*Work required*: Set down exactly the lines below, starting at the one that contains "(364, 467) = (539, 247): grey" and ending at the one that contains "(396, 95) = (526, 116): yellow", with both of those lines included and nothing else.

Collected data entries

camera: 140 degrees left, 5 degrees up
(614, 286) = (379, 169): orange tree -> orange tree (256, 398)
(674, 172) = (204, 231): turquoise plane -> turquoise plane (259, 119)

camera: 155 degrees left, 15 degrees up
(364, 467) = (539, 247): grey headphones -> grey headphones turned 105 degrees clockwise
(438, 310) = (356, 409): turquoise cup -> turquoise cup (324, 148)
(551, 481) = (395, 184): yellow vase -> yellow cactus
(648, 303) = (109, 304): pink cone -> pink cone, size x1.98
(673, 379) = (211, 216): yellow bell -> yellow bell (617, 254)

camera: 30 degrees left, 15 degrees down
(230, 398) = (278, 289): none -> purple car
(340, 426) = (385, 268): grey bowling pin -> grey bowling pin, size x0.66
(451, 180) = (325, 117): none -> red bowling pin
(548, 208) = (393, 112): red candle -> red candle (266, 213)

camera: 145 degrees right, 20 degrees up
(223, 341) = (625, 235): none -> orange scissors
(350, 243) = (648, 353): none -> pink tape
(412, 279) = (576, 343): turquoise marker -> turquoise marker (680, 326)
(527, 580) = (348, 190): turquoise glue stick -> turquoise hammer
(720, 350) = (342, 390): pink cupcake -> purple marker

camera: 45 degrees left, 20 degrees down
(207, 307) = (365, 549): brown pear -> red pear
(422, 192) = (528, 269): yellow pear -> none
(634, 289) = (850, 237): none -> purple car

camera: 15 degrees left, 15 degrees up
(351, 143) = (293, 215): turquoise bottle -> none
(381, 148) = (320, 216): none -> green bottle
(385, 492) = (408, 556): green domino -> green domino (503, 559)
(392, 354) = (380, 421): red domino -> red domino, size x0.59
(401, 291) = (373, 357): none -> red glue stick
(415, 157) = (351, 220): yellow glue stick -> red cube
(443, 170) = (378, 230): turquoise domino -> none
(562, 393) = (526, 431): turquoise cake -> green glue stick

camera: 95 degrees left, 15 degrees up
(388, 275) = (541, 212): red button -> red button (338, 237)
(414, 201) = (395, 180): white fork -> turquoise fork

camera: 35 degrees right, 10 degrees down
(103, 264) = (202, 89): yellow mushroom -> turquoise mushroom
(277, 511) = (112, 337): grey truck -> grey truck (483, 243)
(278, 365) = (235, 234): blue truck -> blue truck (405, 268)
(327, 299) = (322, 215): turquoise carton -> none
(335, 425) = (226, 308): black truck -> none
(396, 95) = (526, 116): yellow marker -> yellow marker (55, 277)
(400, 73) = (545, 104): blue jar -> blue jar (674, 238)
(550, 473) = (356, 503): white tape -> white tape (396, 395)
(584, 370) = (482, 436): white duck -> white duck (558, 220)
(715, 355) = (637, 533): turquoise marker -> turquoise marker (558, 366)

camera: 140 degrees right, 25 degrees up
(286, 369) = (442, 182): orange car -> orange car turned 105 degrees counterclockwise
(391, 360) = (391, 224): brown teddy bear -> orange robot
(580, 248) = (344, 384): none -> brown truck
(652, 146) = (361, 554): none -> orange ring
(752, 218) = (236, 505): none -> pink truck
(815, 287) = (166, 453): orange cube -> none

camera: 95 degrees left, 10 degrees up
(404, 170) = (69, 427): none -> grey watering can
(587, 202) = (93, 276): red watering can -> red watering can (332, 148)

*Written response*:
(364, 467) = (539, 247): grey headphones -> grey headphones turned 105 degrees clockwise
(438, 310) = (356, 409): turquoise cup -> turquoise cup (324, 148)
(551, 481) = (395, 184): yellow vase -> yellow cactus
(648, 303) = (109, 304): pink cone -> pink cone, size x1.98
(673, 379) = (211, 216): yellow bell -> yellow bell (617, 254)

camera: 30 degrees left, 15 degrees down
(230, 398) = (278, 289): none -> purple car
(340, 426) = (385, 268): grey bowling pin -> grey bowling pin, size x0.66
(451, 180) = (325, 117): none -> red bowling pin
(548, 208) = (393, 112): red candle -> red candle (266, 213)

camera: 145 degrees right, 20 degrees up
(223, 341) = (625, 235): none -> orange scissors
(350, 243) = (648, 353): none -> pink tape
(412, 279) = (576, 343): turquoise marker -> turquoise marker (680, 326)
(527, 580) = (348, 190): turquoise glue stick -> turquoise hammer
(720, 350) = (342, 390): pink cupcake -> purple marker

camera: 45 degrees left, 20 degrees down
(207, 307) = (365, 549): brown pear -> red pear
(422, 192) = (528, 269): yellow pear -> none
(634, 289) = (850, 237): none -> purple car

camera: 15 degrees left, 15 degrees up
(351, 143) = (293, 215): turquoise bottle -> none
(381, 148) = (320, 216): none -> green bottle
(385, 492) = (408, 556): green domino -> green domino (503, 559)
(392, 354) = (380, 421): red domino -> red domino, size x0.59
(401, 291) = (373, 357): none -> red glue stick
(415, 157) = (351, 220): yellow glue stick -> red cube
(443, 170) = (378, 230): turquoise domino -> none
(562, 393) = (526, 431): turquoise cake -> green glue stick

camera: 95 degrees left, 15 degrees up
(388, 275) = (541, 212): red button -> red button (338, 237)
(414, 201) = (395, 180): white fork -> turquoise fork

camera: 35 degrees right, 10 degrees down
(103, 264) = (202, 89): yellow mushroom -> turquoise mushroom
(277, 511) = (112, 337): grey truck -> grey truck (483, 243)
(278, 365) = (235, 234): blue truck -> blue truck (405, 268)
(327, 299) = (322, 215): turquoise carton -> none
(335, 425) = (226, 308): black truck -> none
(396, 95) = (526, 116): yellow marker -> yellow marker (55, 277)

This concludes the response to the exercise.